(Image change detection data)
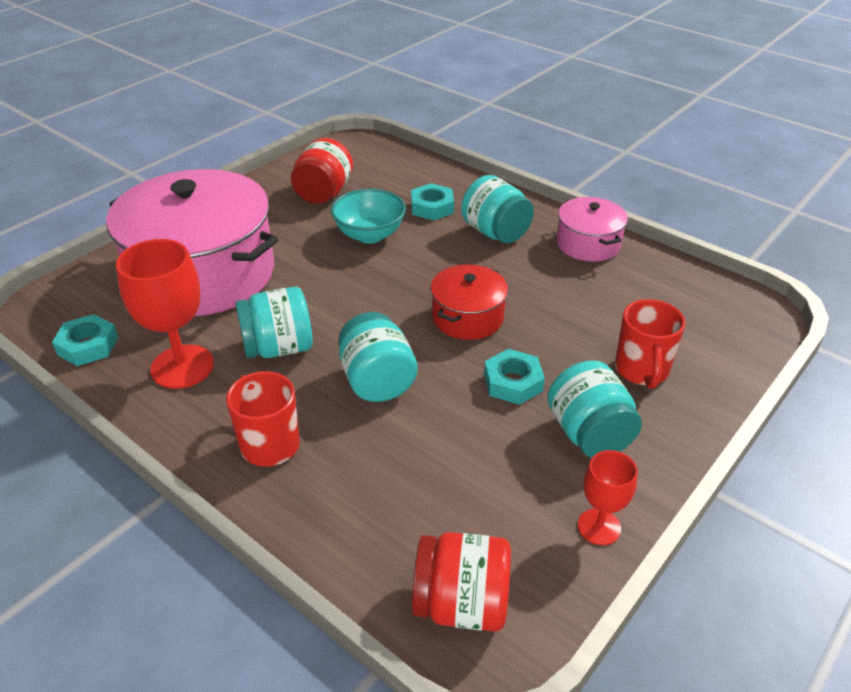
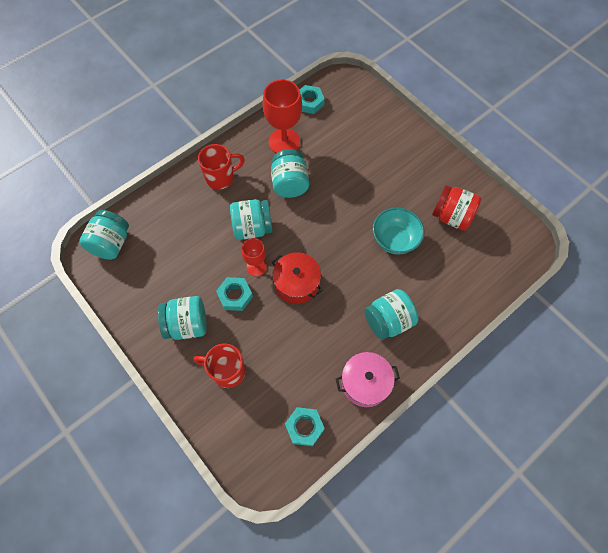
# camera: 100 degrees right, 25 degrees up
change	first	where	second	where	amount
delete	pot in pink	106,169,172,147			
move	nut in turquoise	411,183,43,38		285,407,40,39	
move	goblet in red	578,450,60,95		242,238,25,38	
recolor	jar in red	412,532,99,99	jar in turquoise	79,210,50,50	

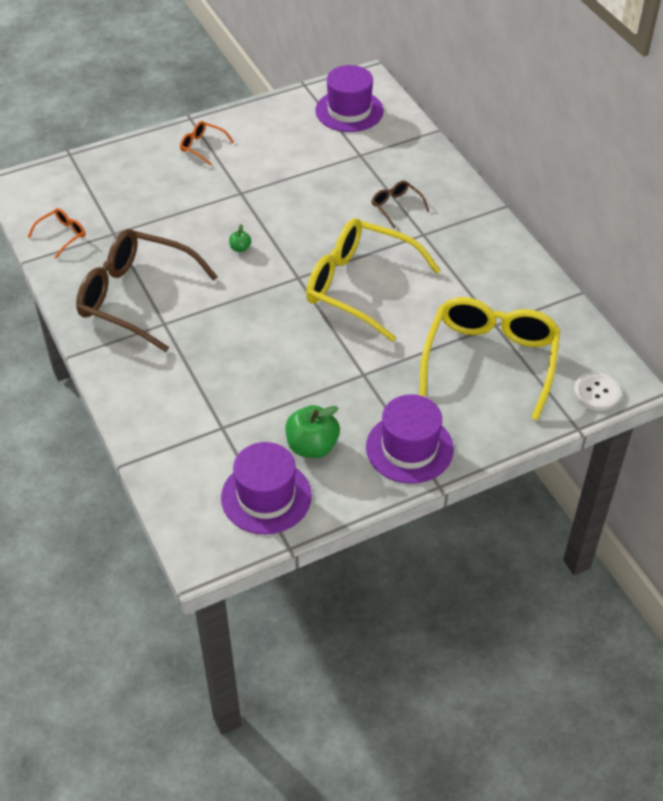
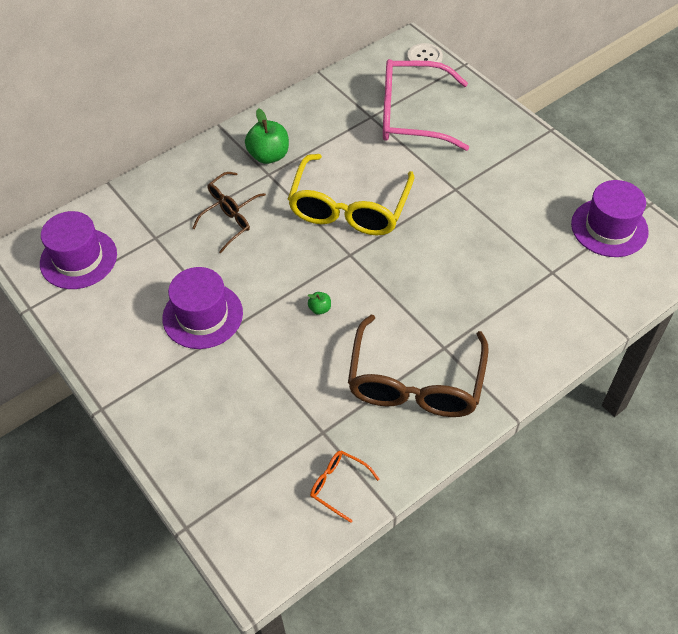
# camera: 100 degrees left, 5 degrees up
change	first	where	second	where	amount
delete	glasses in orange	180,121,54,45			
recolor	glasses in yellow	419,297,141,123	glasses in pink	383,59,86,92	
move	hat in purple	366,394,88,90		162,267,81,82	
move	apple in green	285,405,55,53		245,108,44,56	
insert			glasses in brown	192,200,58,53	

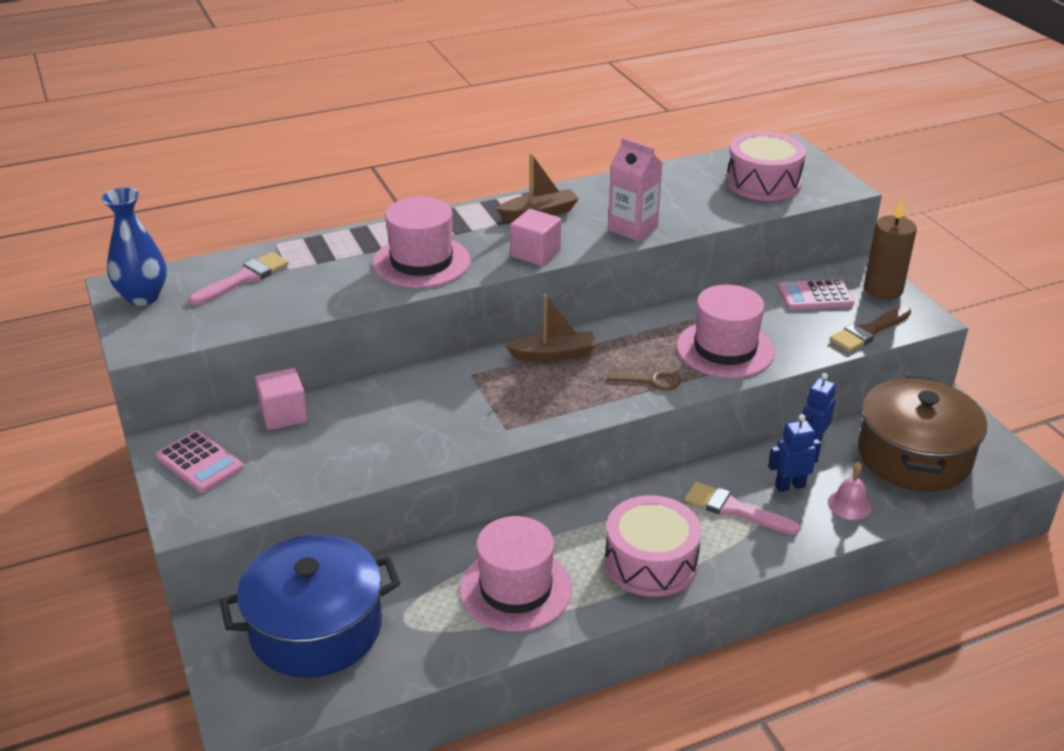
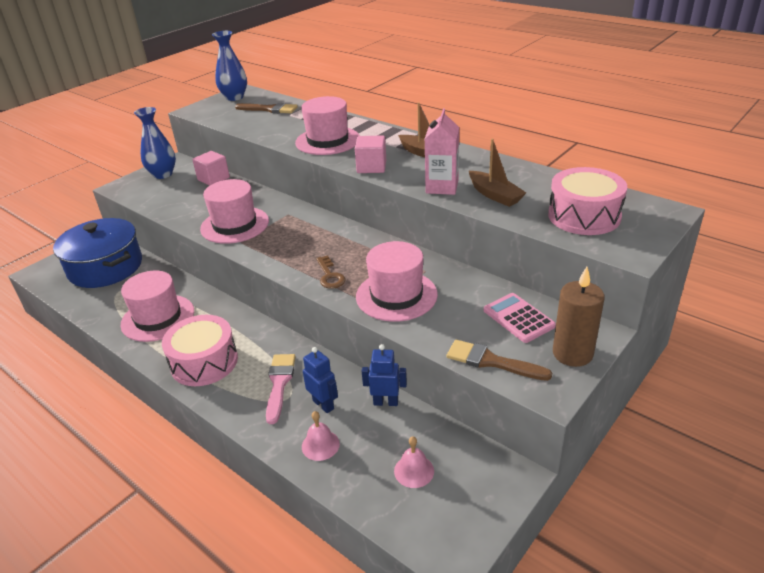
# camera: 65 degrees right, 0 degrees up
change	first	where	second	where	amount
recolor	brush in pink	189,252,100,54	brush in brown	235,103,63,10	
move	boat in brown	506,294,91,68		469,139,57,68	
replace	pot in brown	858,376,129,116	bell in pink	394,436,40,52	
replace	calculator in pink	156,430,88,63	vase in blue	134,107,42,72	
insert			hat in pink	200,179,69,65	

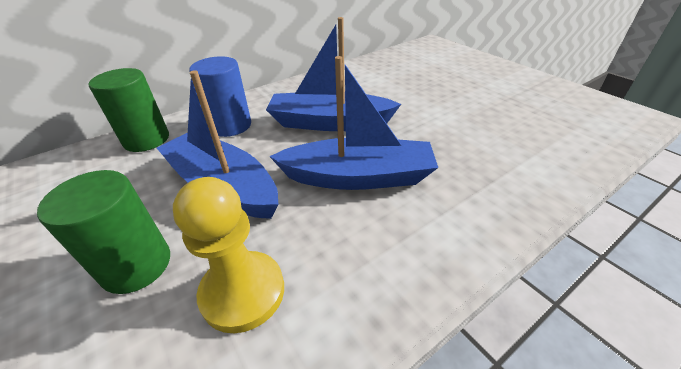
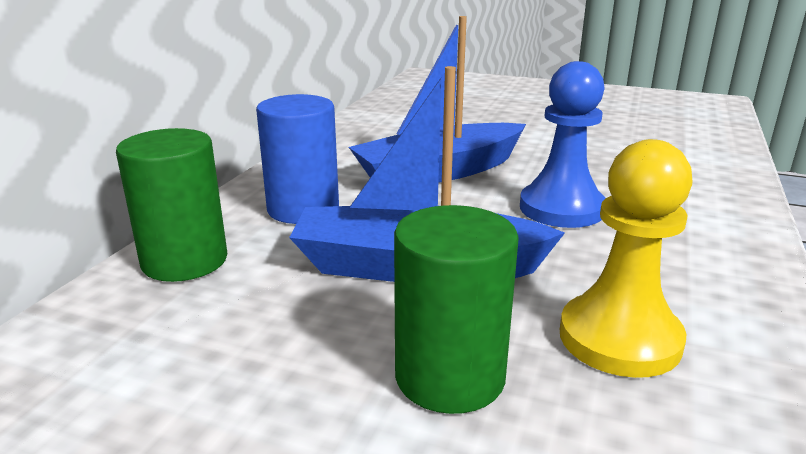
# camera: 35 degrees left, 15 degrees down
change	first	where	second	where	amount
replace	boat in blue	269,56,169,134	pawn in blue	520,61,86,167	

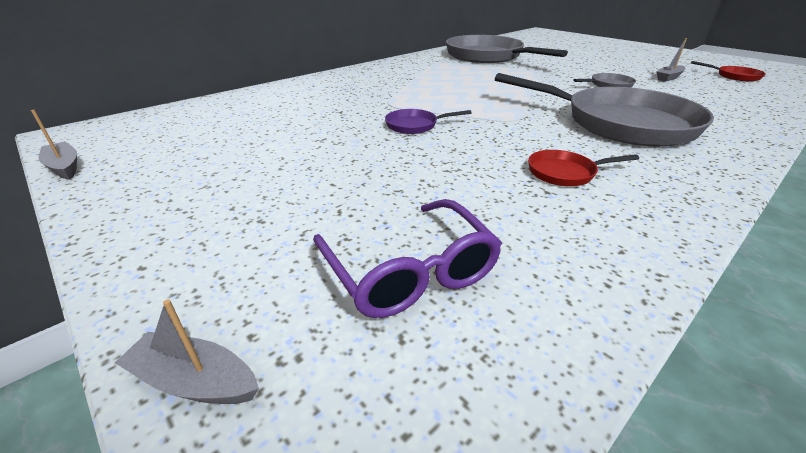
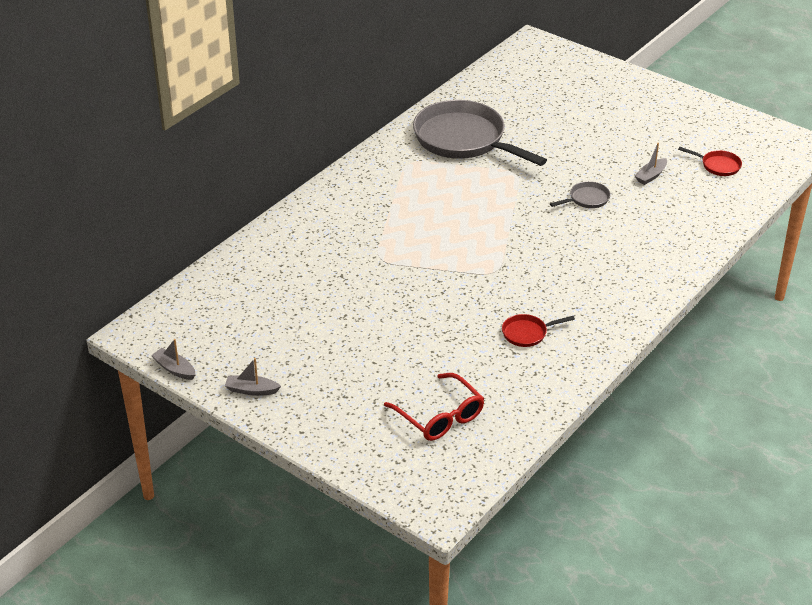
# camera: 10 degrees left, 5 degrees up
change	first	where	second	where	amount
delete	pan in grey	495,73,219,74			
delete	pan in purple	385,109,86,25			
recolor	glasses in purple	313,199,189,119	glasses in red	384,373,100,68	
move	boat in grey	115,300,144,104		225,358,56,38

**AIM OF THE EXERCISE**
Look through the data above. Copy every line with the string "purple" in it.

**OUTPUT FOR THIS TASK**
move	hat in purple	366,394,88,90		162,267,81,82	
delete	pan in purple	385,109,86,25			
recolor	glasses in purple	313,199,189,119	glasses in red	384,373,100,68	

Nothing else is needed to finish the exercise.